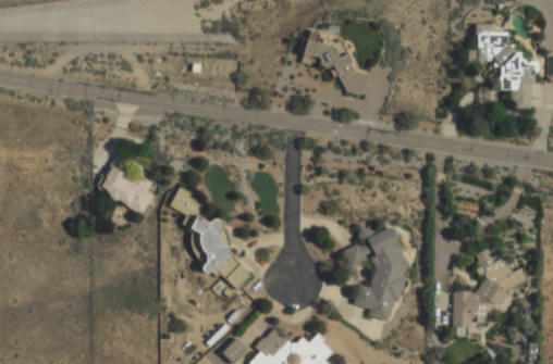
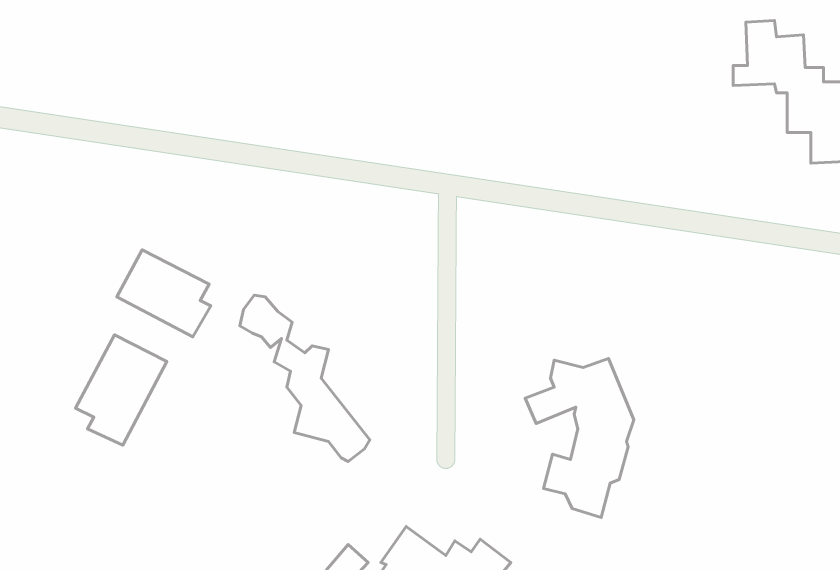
building: [300,33,369,96] -> none
building: none -> [76,335,167,445]
building: [452,249,528,327] -> none

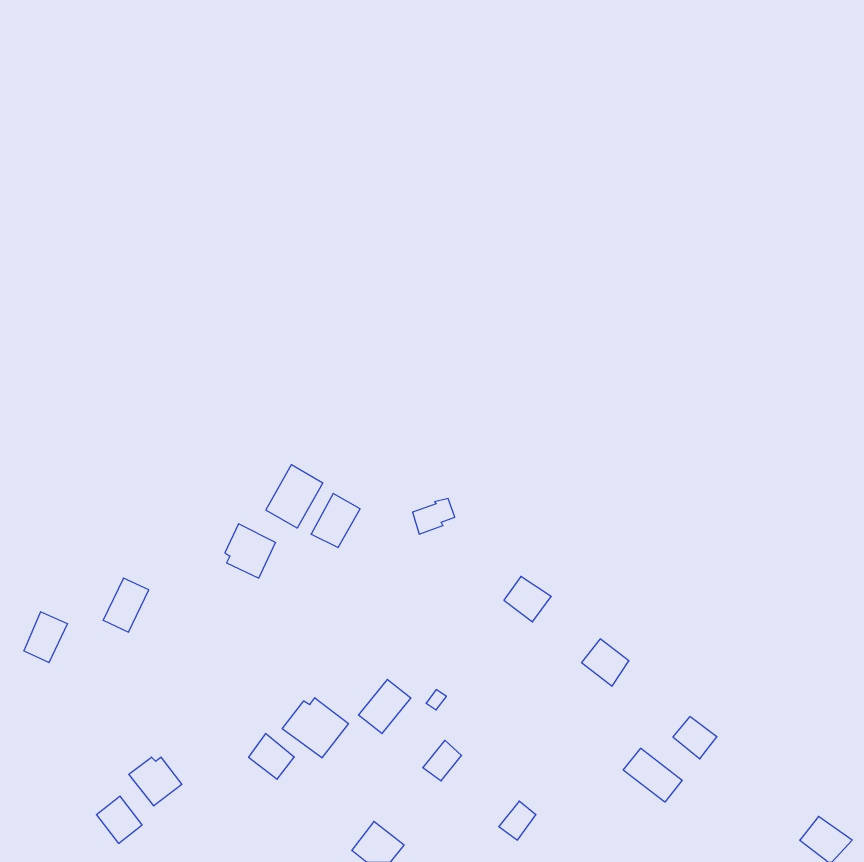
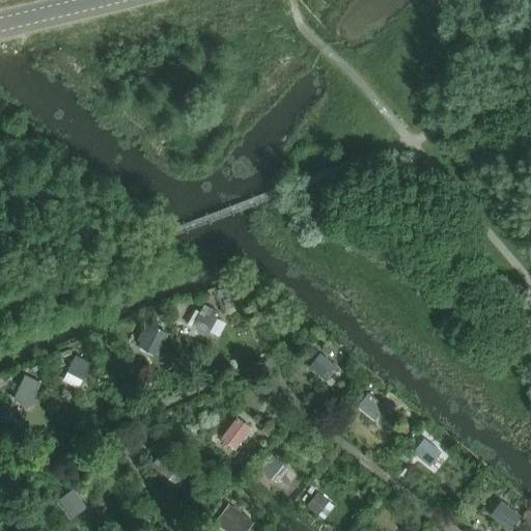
building: [266,465,323,528] -> none
building: [282,698,348,758] -> none
building: [623,748,682,802] -> none
building: [129,757,182,806] -> none

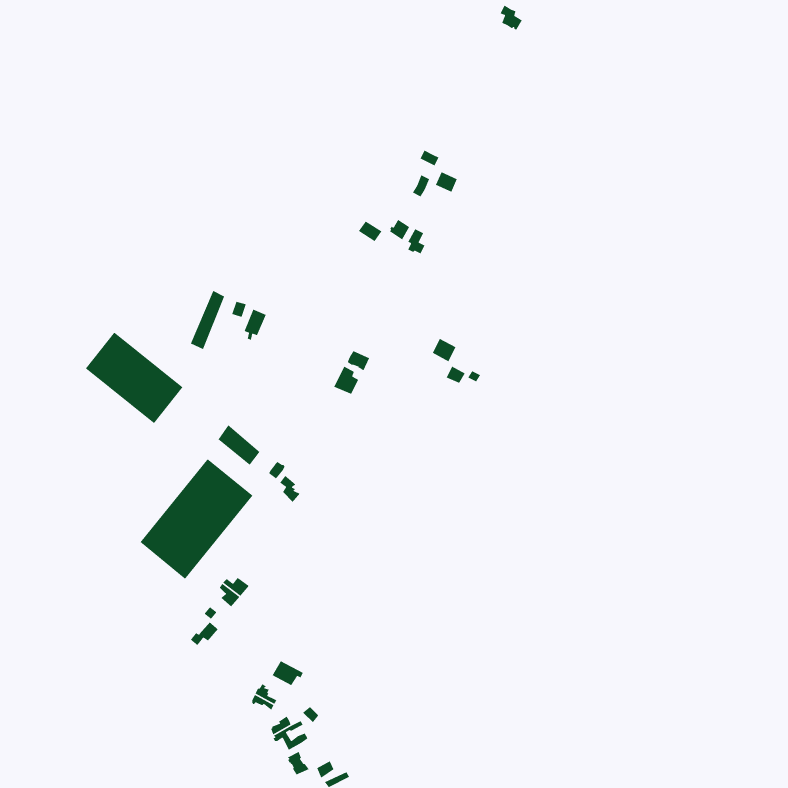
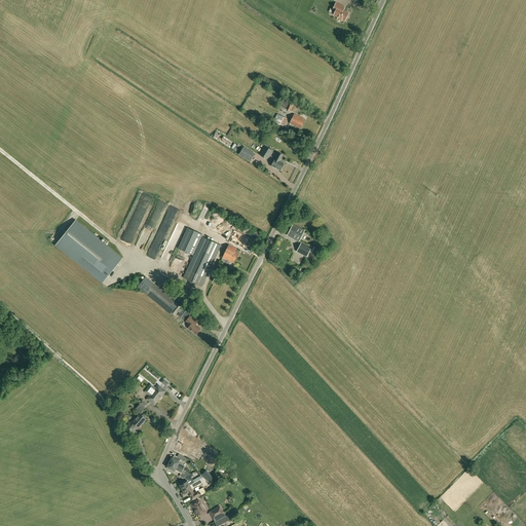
building: none -> [180,228,221,287]
building: [140,458,253,580] -> none

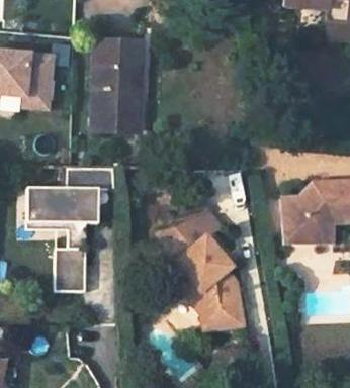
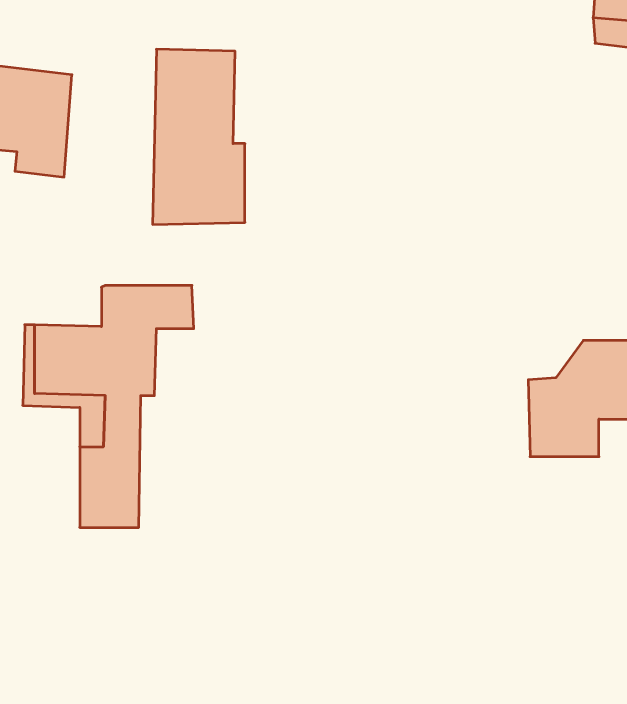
building: [154,198,237,324] -> none

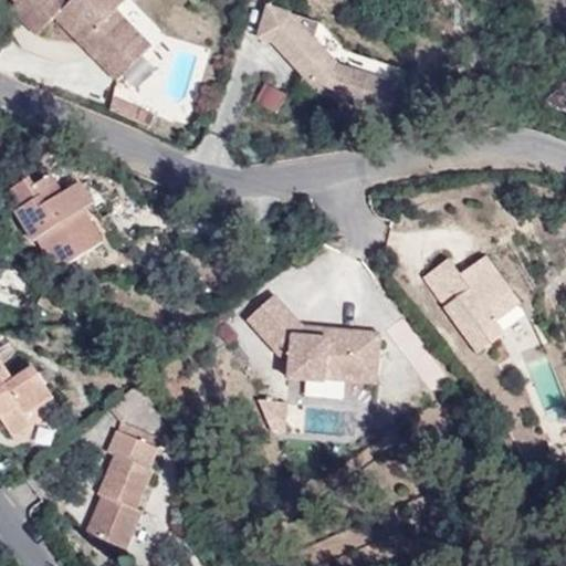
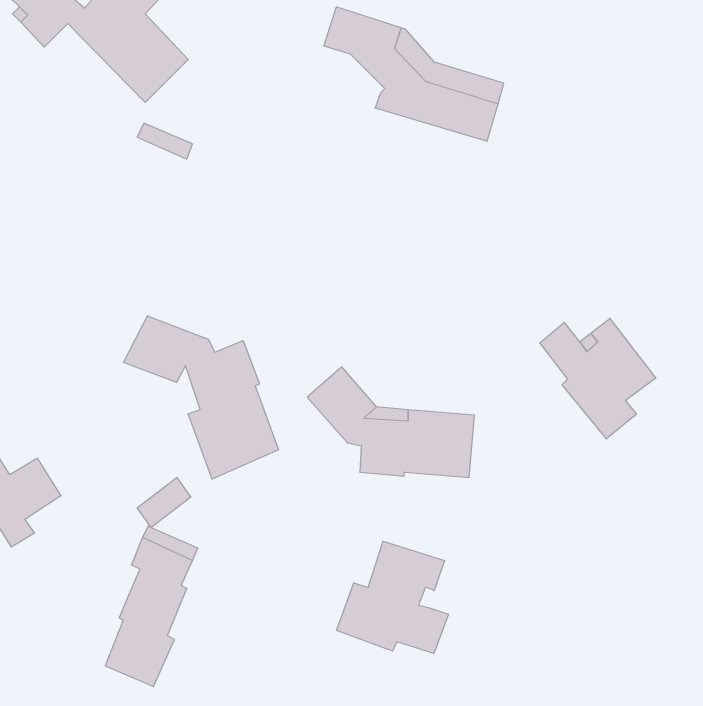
building: [6,175,117,268] -> none
building: none -> [124,316,278,479]
building: none -> [336,541,448,654]

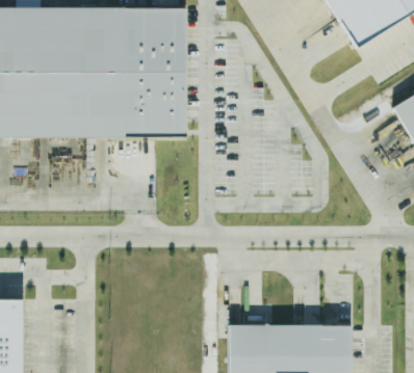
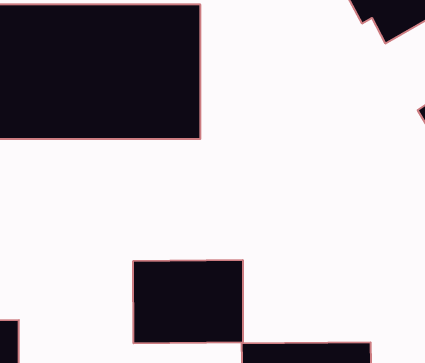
building: none -> [133,260,243,343]

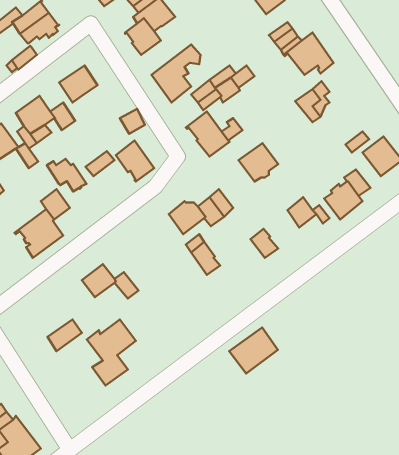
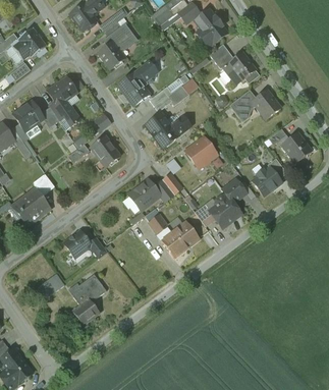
building: none -> [252,91,280,120]
building: [47,159,87,192] -> [50,101,80,126]
building: none -> [209,196,240,227]
building: [229,327,278,373] -> [161,221,199,257]

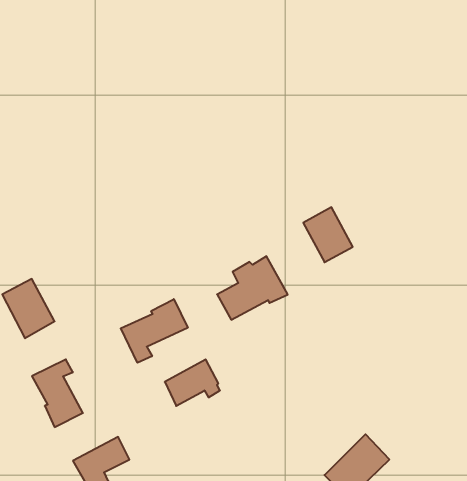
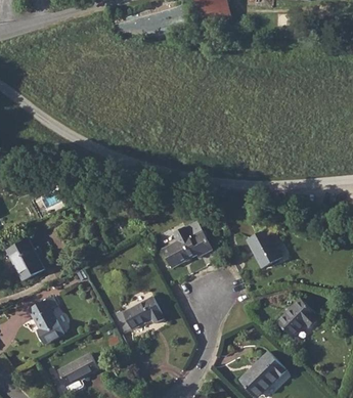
building: [303,207,353,262] -> [247,227,282,267]
building: [121,299,188,363] -> none
building: none -> [276,298,319,337]

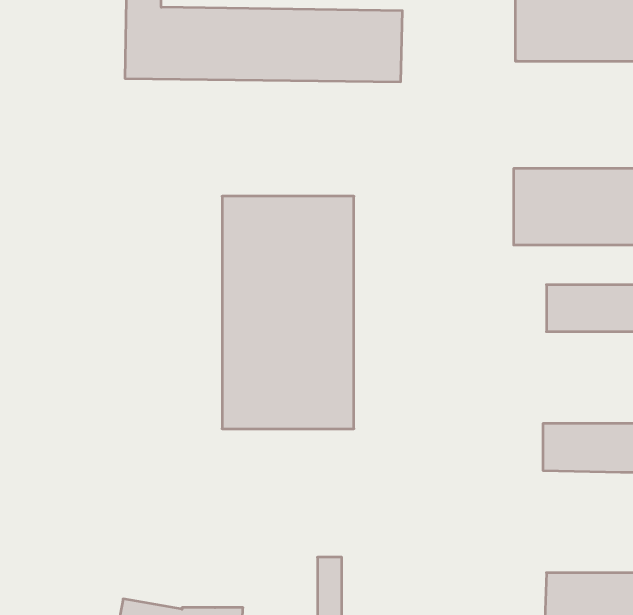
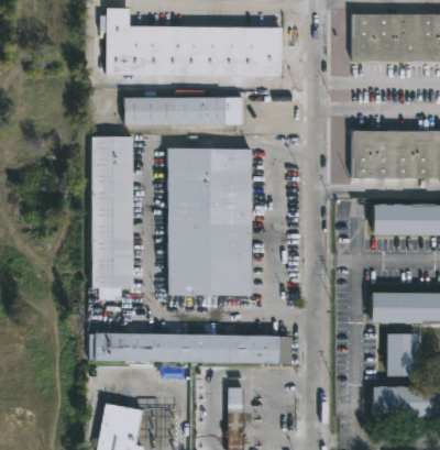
building: none -> [124,96,241,124]
building: none -> [90,135,132,288]
building: none -> [94,332,279,363]
building: none -> [386,332,417,375]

§ About this task:
All of the data is to be reproduced exactly, with the pictures left out.

§ Finished exercise:
building: [300,33,369,96] -> none
building: none -> [76,335,167,445]
building: [452,249,528,327] -> none

building: [266,465,323,528] -> none
building: [282,698,348,758] -> none
building: [623,748,682,802] -> none
building: [129,757,182,806] -> none

building: none -> [180,228,221,287]
building: [140,458,253,580] -> none

building: [154,198,237,324] -> none

building: [6,175,117,268] -> none
building: none -> [124,316,278,479]
building: none -> [336,541,448,654]

building: none -> [133,260,243,343]

building: none -> [252,91,280,120]
building: [47,159,87,192] -> [50,101,80,126]
building: none -> [209,196,240,227]
building: [229,327,278,373] -> [161,221,199,257]

building: [303,207,353,262] -> [247,227,282,267]
building: [121,299,188,363] -> none
building: none -> [276,298,319,337]

building: none -> [124,96,241,124]
building: none -> [90,135,132,288]
building: none -> [94,332,279,363]
building: none -> [386,332,417,375]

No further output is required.